* _Extracted records_:

####

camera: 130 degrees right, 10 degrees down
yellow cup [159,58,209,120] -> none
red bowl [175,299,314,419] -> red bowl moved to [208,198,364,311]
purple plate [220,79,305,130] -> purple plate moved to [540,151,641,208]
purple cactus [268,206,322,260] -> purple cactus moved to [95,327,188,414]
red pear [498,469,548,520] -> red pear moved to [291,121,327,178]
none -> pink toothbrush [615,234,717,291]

####

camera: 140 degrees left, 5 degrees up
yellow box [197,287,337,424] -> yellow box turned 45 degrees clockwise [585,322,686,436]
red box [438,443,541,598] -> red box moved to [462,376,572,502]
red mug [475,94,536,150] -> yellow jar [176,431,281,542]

####

* _Exercise prompt_: Looking at the data above, return every line from the one with "red box [438,443,541,598]" down to the one with "red mug [475,94,536,150]", exactly and inclusively.

* _Exercise solution_:
red box [438,443,541,598] -> red box moved to [462,376,572,502]
red mug [475,94,536,150] -> yellow jar [176,431,281,542]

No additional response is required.